>>>

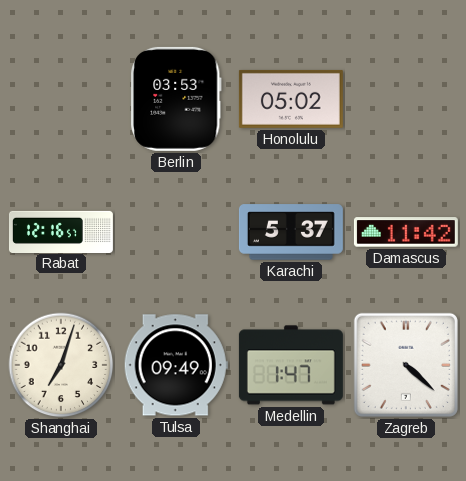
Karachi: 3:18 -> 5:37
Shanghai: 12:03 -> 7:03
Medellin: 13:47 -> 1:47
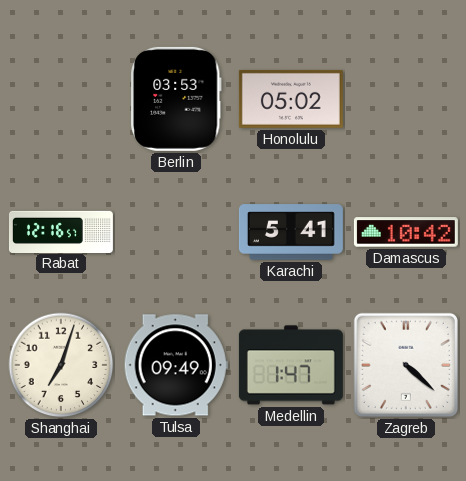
Karachi: 5:37 -> 5:41
Damascus: 11:42 -> 10:42
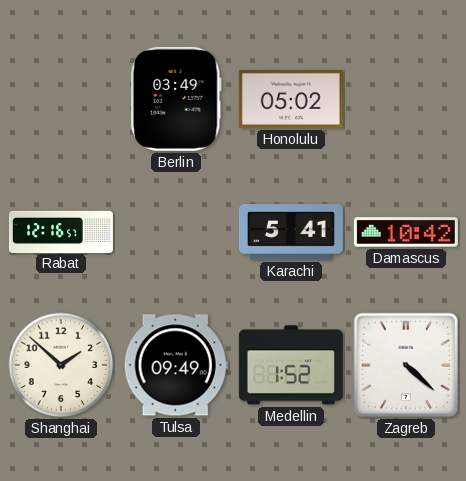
Berlin: 03:53 -> 03:49
Shanghai: 7:03 -> 1:52
Medellin: 1:47 -> 1:52
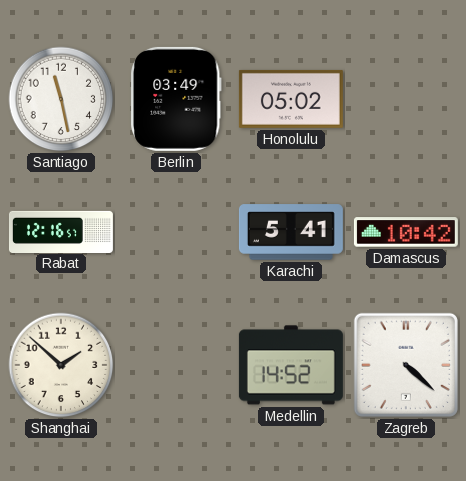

<<<

• **PROMPT**: Encode each line of the records above as one string in a JSON array, skipping blank lines and leaving out the pictures.

• **TASK ANSWER**:
[
  "Karachi: 3:18 -> 5:37",
  "Shanghai: 12:03 -> 7:03",
  "Medellin: 13:47 -> 1:47",
  "Karachi: 5:37 -> 5:41",
  "Damascus: 11:42 -> 10:42",
  "Berlin: 03:53 -> 03:49",
  "Shanghai: 7:03 -> 1:52",
  "Medellin: 1:47 -> 1:52"
]